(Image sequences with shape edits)
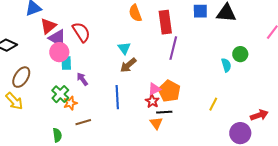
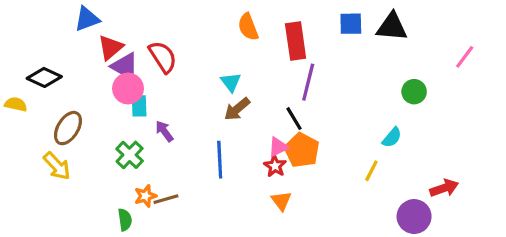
cyan semicircle: (226, 65) -> (392, 137), moved, turned 56
orange star: (70, 103) -> (145, 196), moved
black line: (164, 112) -> (294, 119), moved, turned 63

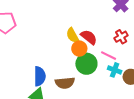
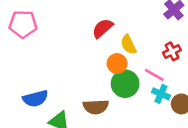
yellow semicircle: (72, 35) -> (129, 44), moved
red semicircle: (89, 37) -> (103, 28), moved, turned -84
blue semicircle: (40, 76) -> (35, 99), moved, turned 72

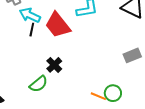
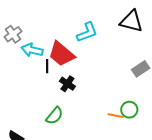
black line: (32, 30) -> (47, 66), moved
black cross: (54, 65) -> (67, 84), moved

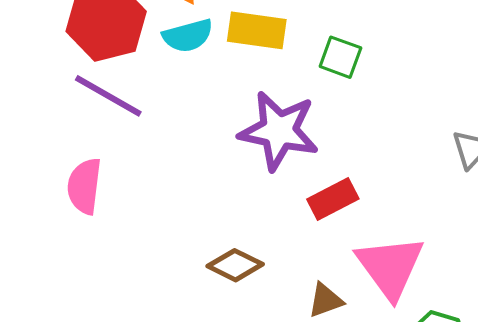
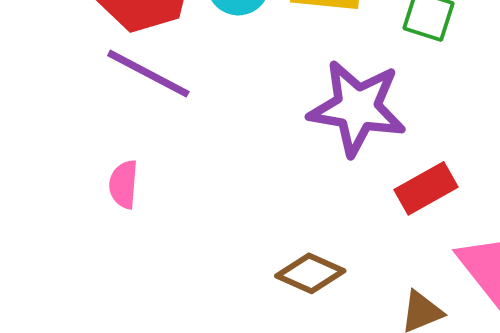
pink semicircle: (84, 186) -> (124, 184), size x0.7

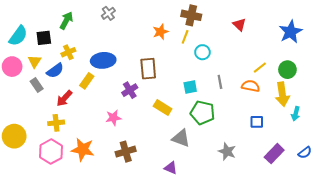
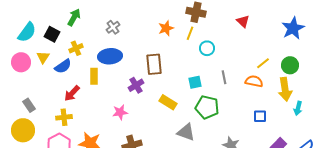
gray cross: (108, 13) -> (113, 27), moved
black square: (44, 38) -> (52, 34), turned 35
yellow rectangle: (87, 81) -> (94, 76), turned -35
gray rectangle: (37, 85) -> (29, 105), moved

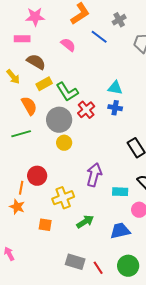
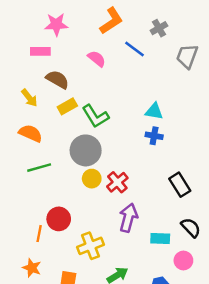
orange semicircle: (29, 106) -> (31, 133), moved, turned -36
red cross: (86, 110) -> (117, 182), moved
orange star: (17, 207) -> (32, 268), moved

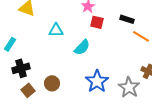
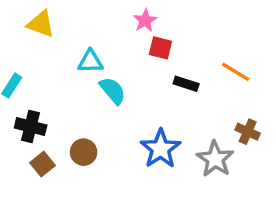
black rectangle: (127, 19) -> (186, 84), moved
cyan semicircle: (82, 47) -> (113, 91), moved, turned -84
black cross: (21, 68) -> (31, 126), turned 30

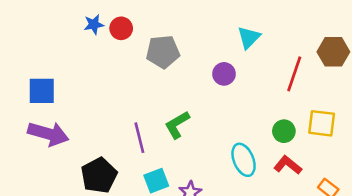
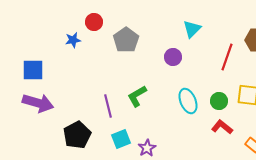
blue star: (94, 24) -> (73, 40), moved
gray pentagon: (163, 52) -> (126, 40), turned -30
cyan ellipse: (244, 160) -> (188, 101), moved

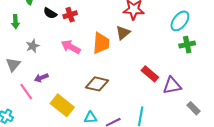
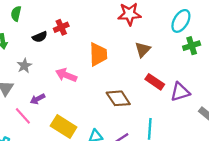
black semicircle: (50, 13) -> (40, 37), moved, turned -48
brown triangle: (123, 33) -> (143, 50), moved
pink arrow: (71, 47) -> (66, 75), moved
brown diamond: (97, 84) -> (118, 98), moved, turned 50

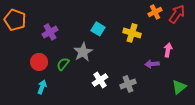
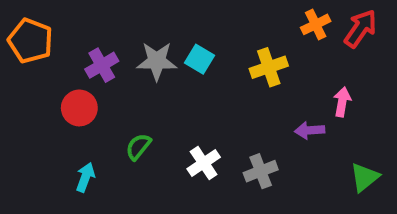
yellow cross: (132, 33) -> (269, 67), turned -36
gray star: (83, 52) -> (157, 61), moved, turned 30
red circle: (39, 62) -> (79, 108), moved
green semicircle: (63, 64) -> (138, 147), moved

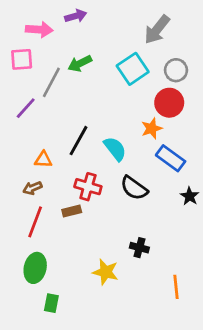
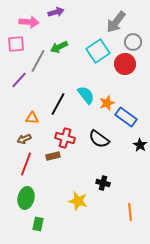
gray circle: (176, 70) -> (133, 42), moved
red circle: (169, 103) -> (125, 64), moved
orange star: (152, 128) -> (107, 103), moved
cyan semicircle: (115, 149) -> (86, 95), moved

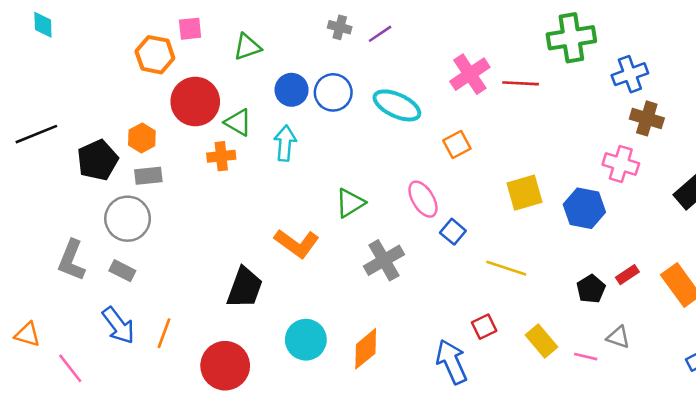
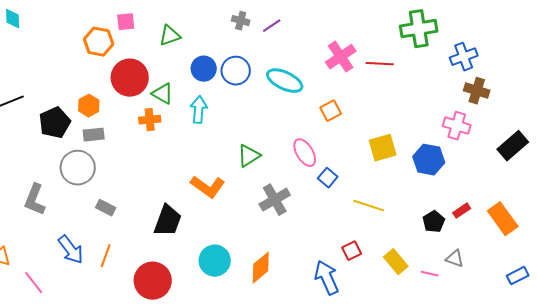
gray rectangle: (122, 271) -> (106, 208), moved

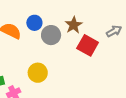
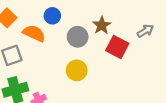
blue circle: (34, 23) -> (52, 16), moved
yellow circle: (38, 73) -> (77, 70), moved

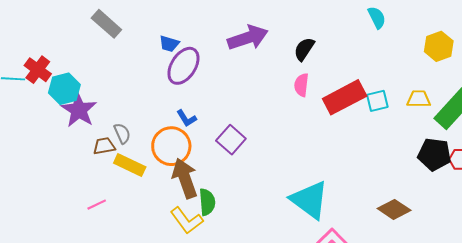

[Aim of the exercise] Working through the records, find each line containing the word "semicircle" and copy it.

[Final answer]
cyan semicircle: (226, 65) -> (392, 137), moved, turned 56
yellow semicircle: (72, 35) -> (129, 44), moved
red semicircle: (89, 37) -> (103, 28), moved, turned -84
blue semicircle: (40, 76) -> (35, 99), moved, turned 72
pink semicircle: (84, 186) -> (124, 184), size x0.7
orange semicircle: (29, 106) -> (31, 133), moved, turned -36
cyan semicircle: (82, 47) -> (113, 91), moved, turned -84
black semicircle: (50, 13) -> (40, 37), moved, turned -48
green semicircle: (63, 64) -> (138, 147), moved
cyan semicircle: (115, 149) -> (86, 95), moved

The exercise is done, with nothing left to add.